Edit difference data
+===+

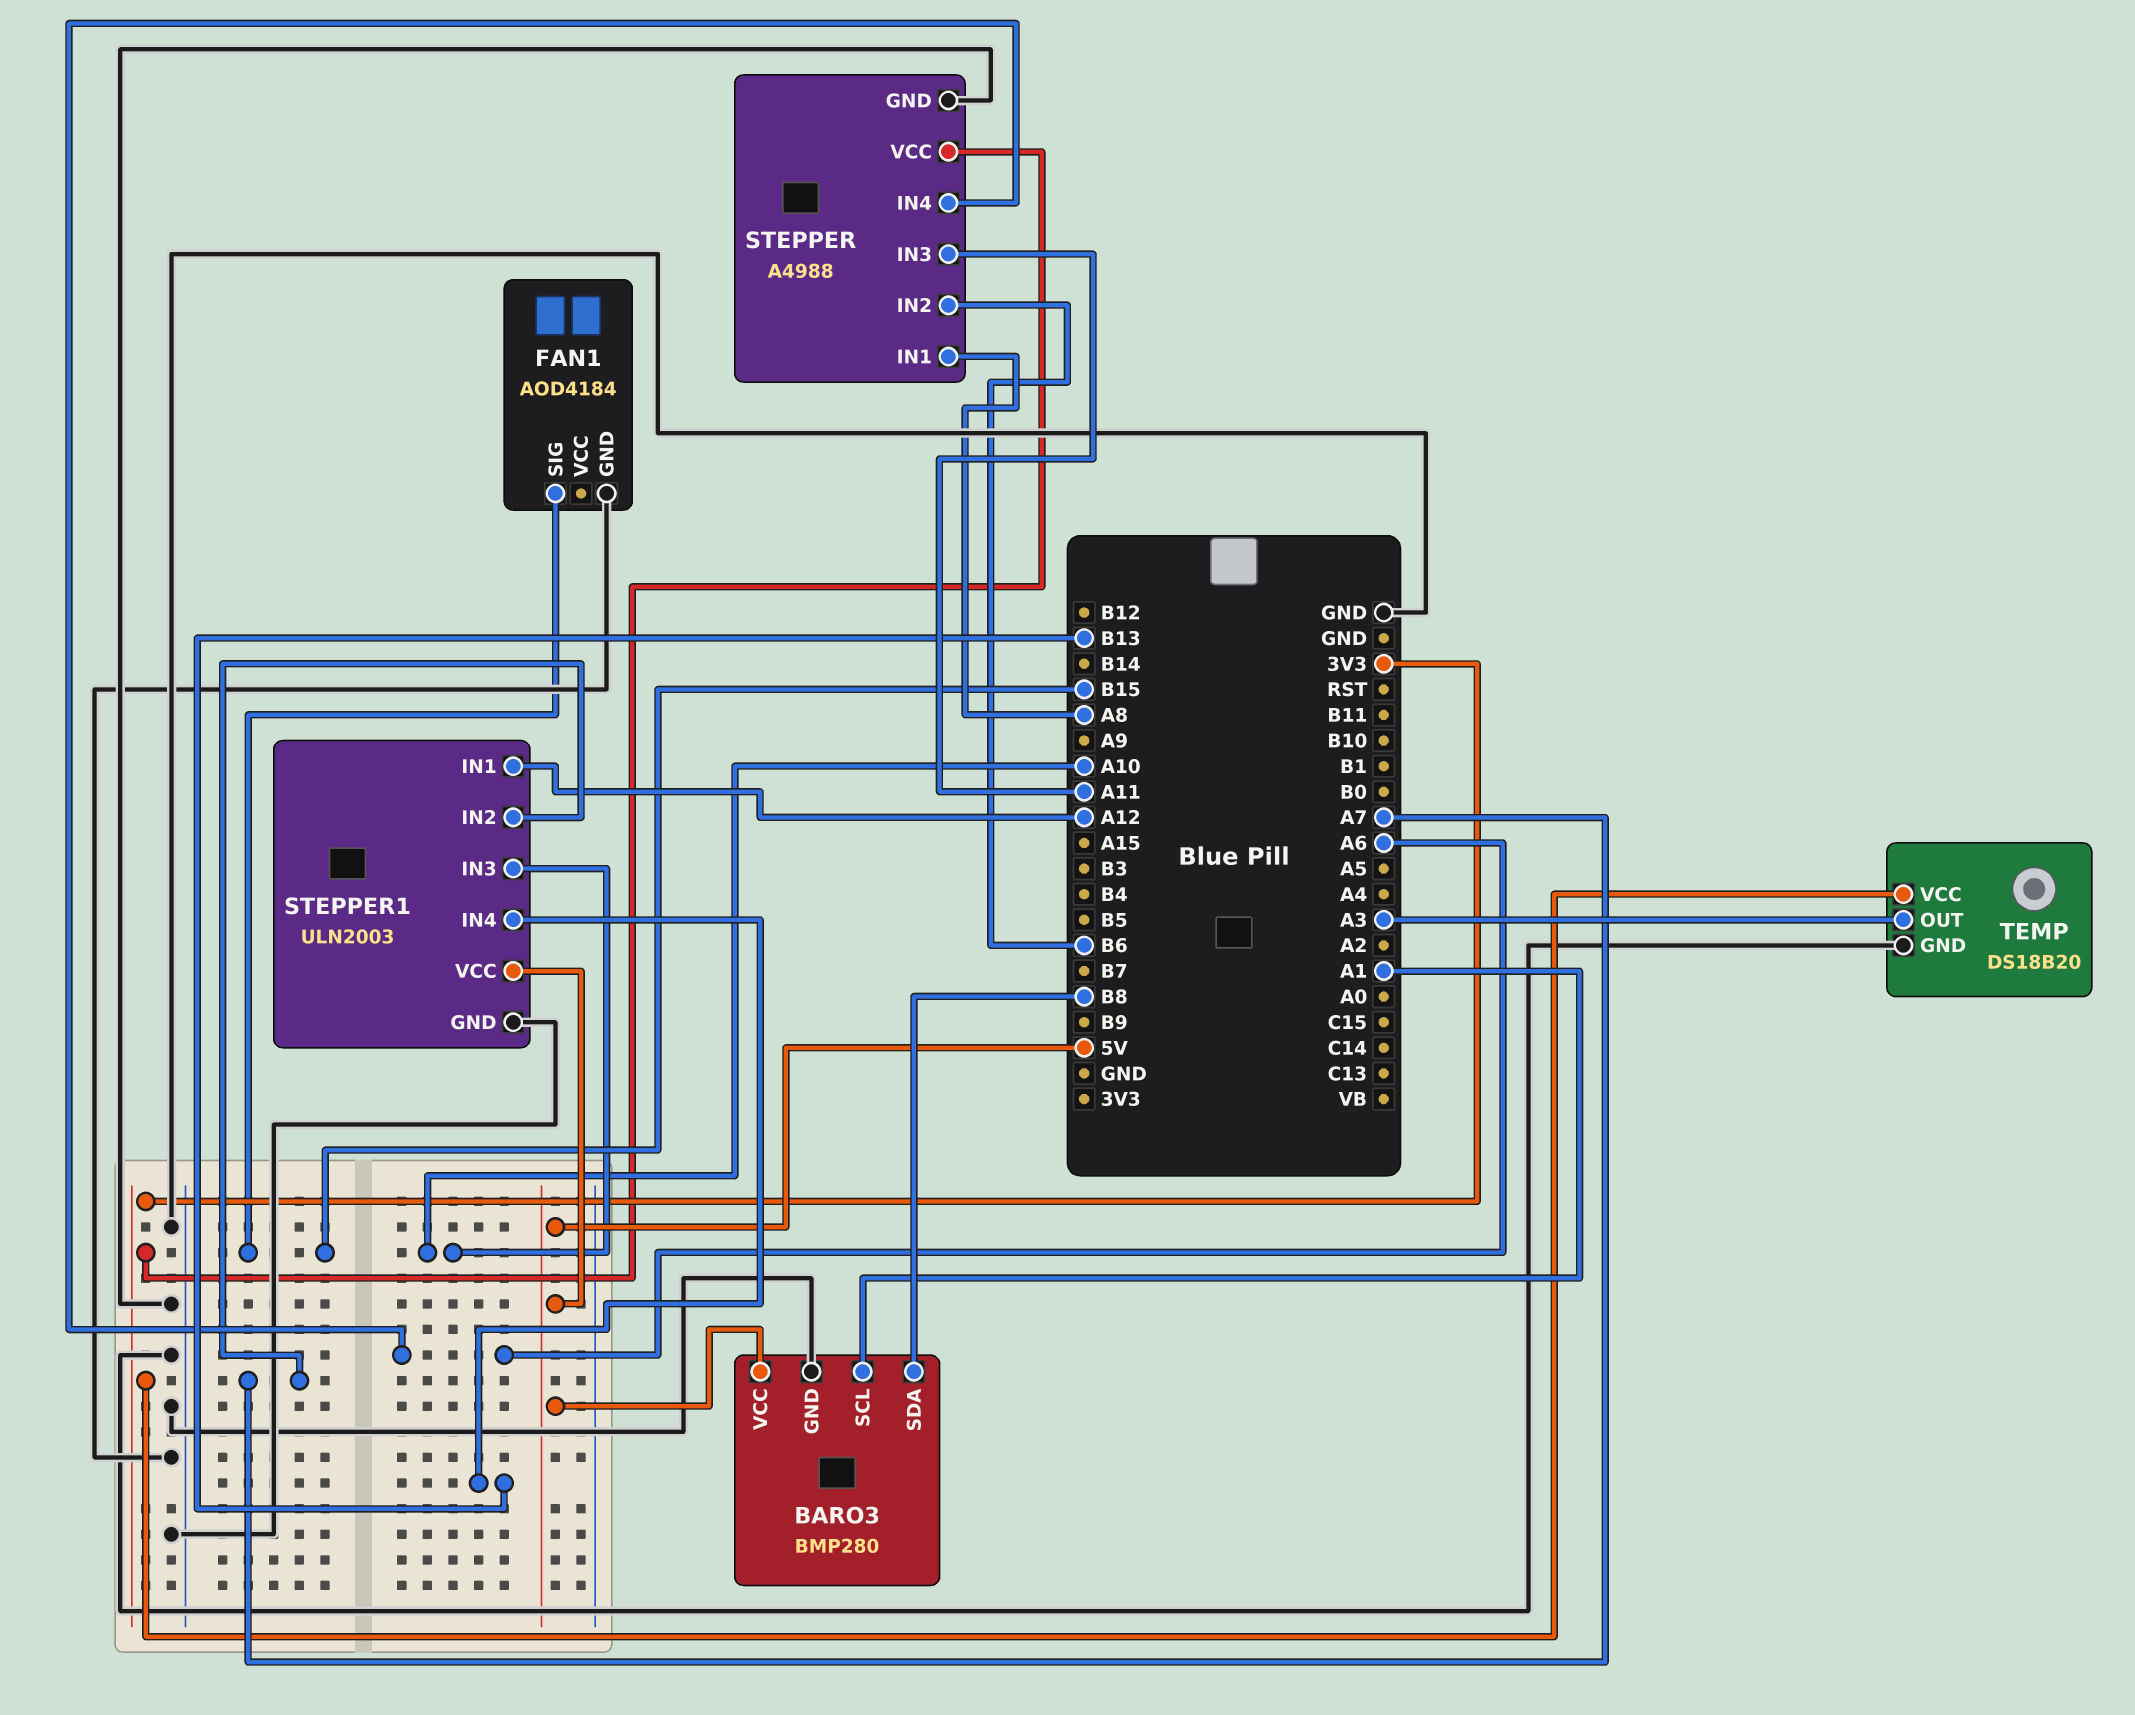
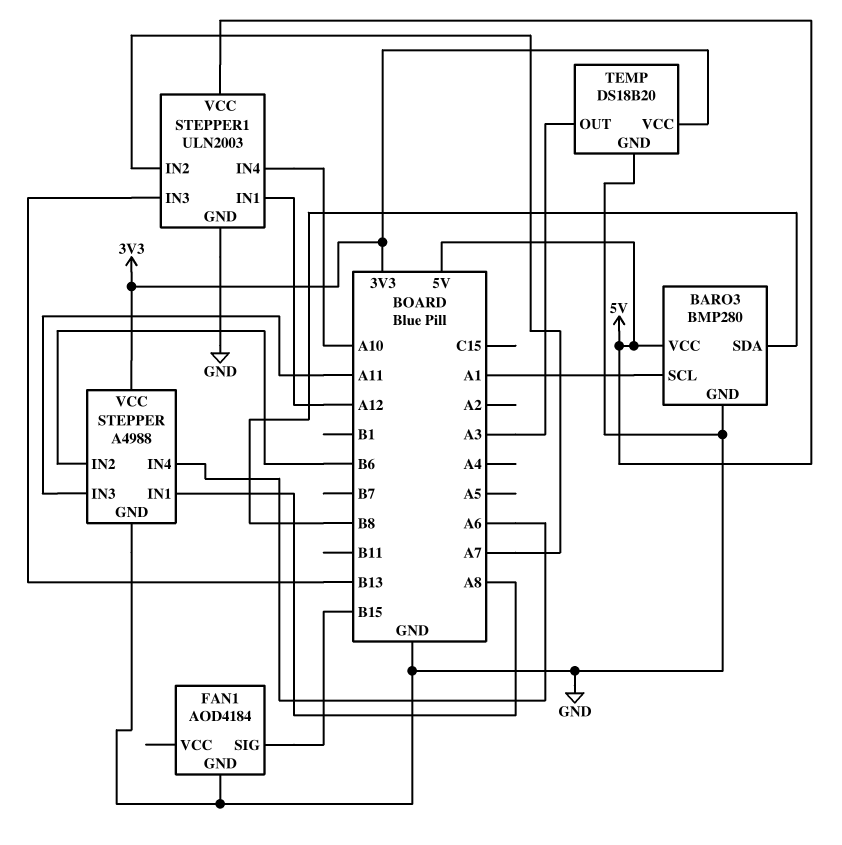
STEPPER1 pin IN3: A10 -> B13
STEPPER1 pin IN4: B13 -> A10

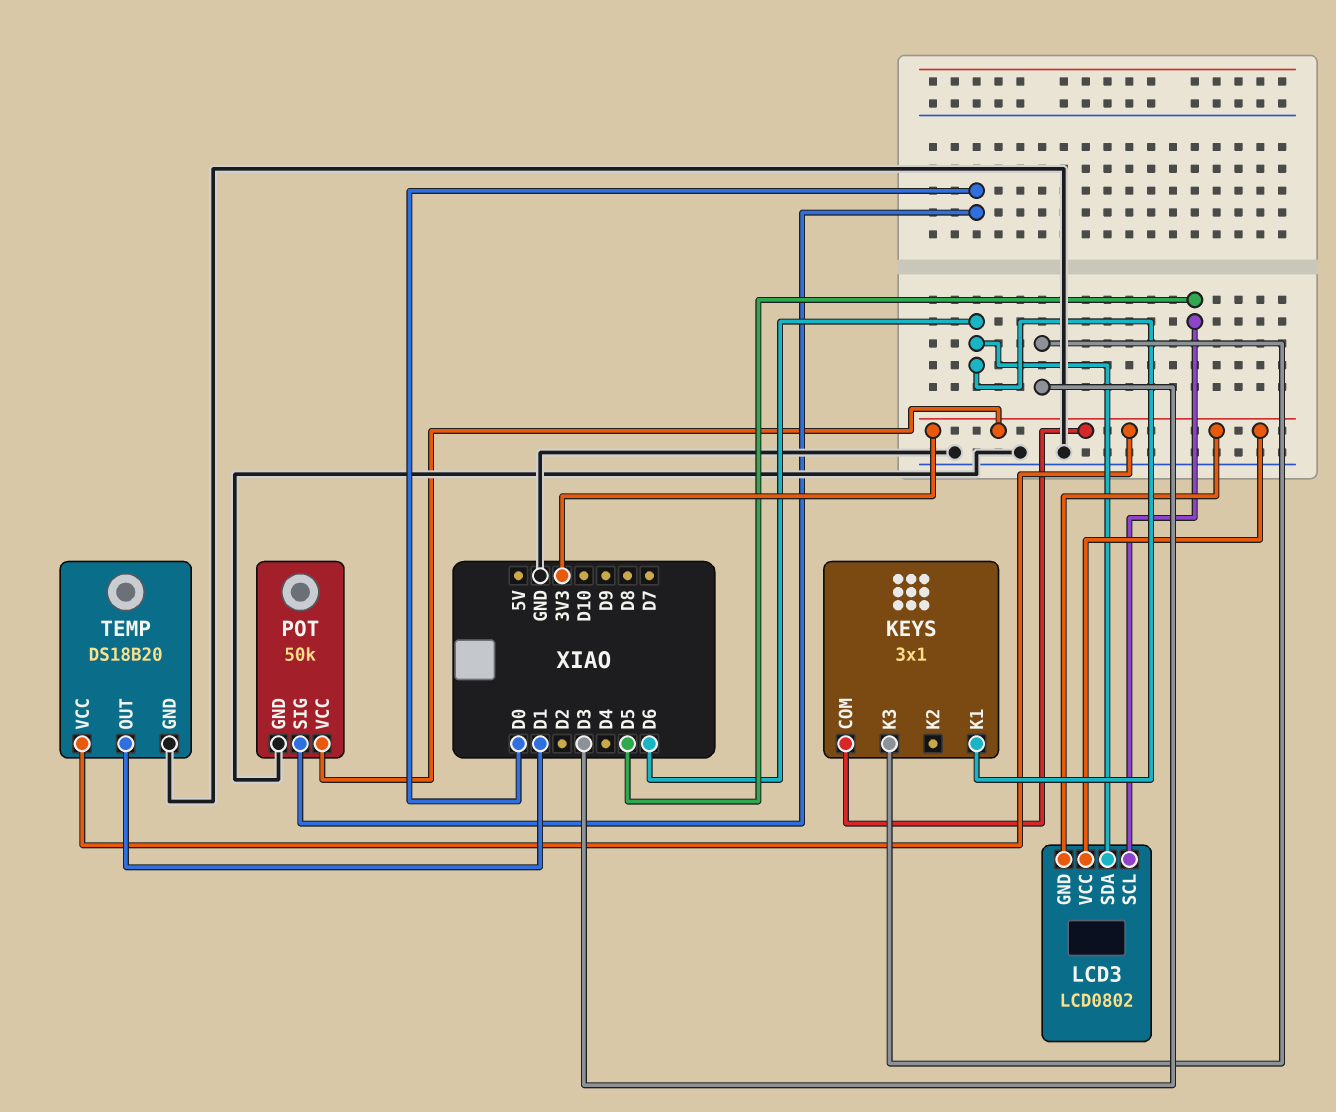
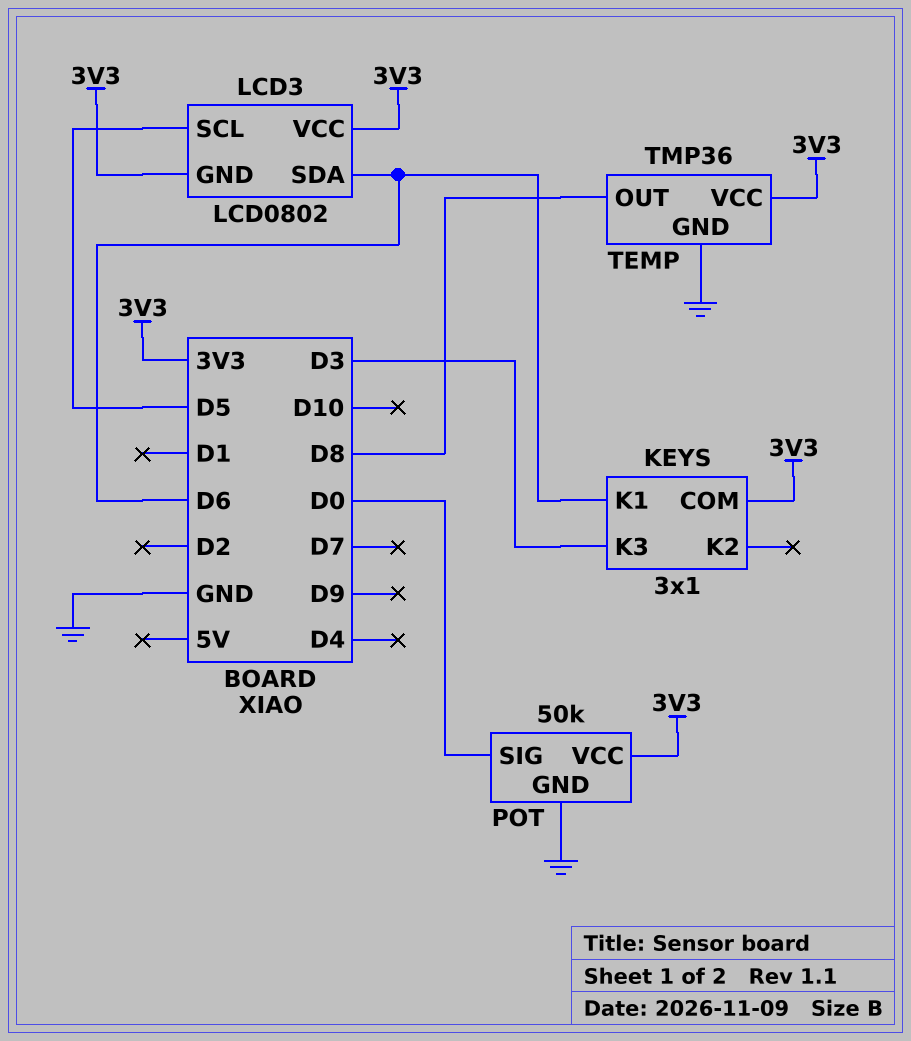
TEMP: DS18B20 -> TMP36
TEMP pin OUT: D1 -> D8

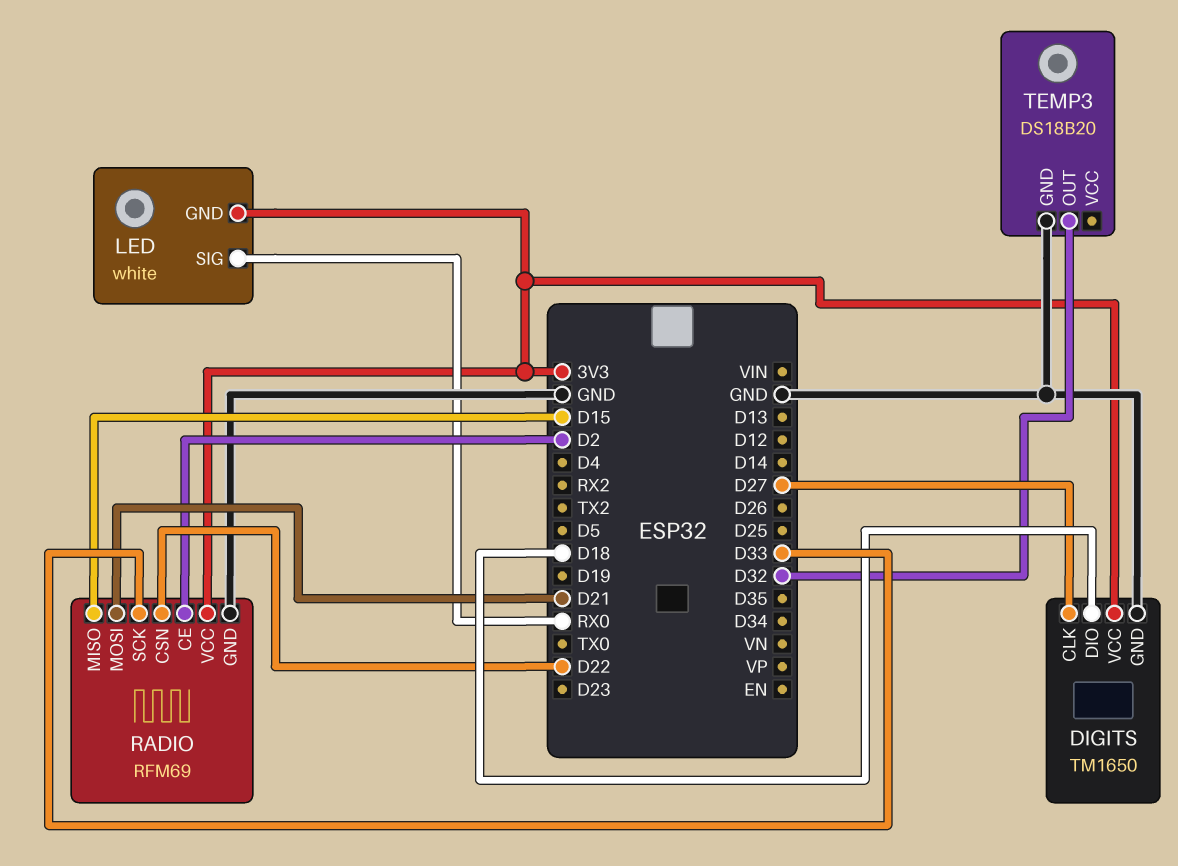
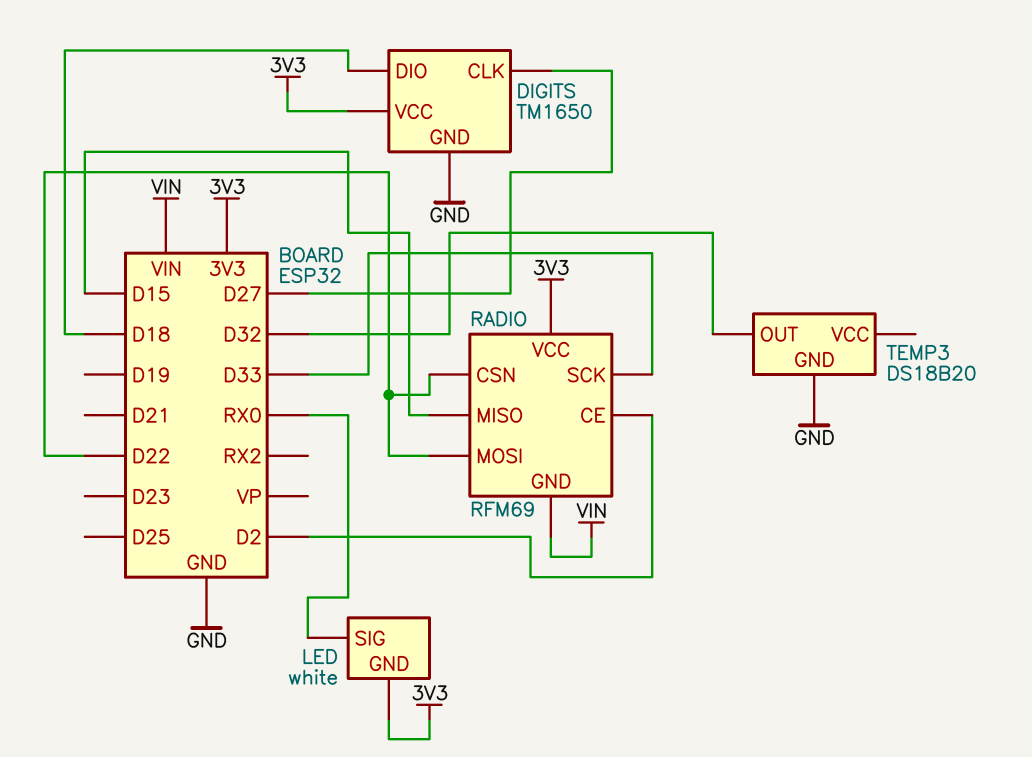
RADIO pin GND: GND -> VIN
RADIO pin MOSI: D21 -> D22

+===+

## Problem statement
The result should hold only the lines from the line with "TEMP: DS18B20 -> TMP36" through the final line of the records above, copied exactly, with pictures left out.

## Expected answer
TEMP: DS18B20 -> TMP36
TEMP pin OUT: D1 -> D8

RADIO pin GND: GND -> VIN
RADIO pin MOSI: D21 -> D22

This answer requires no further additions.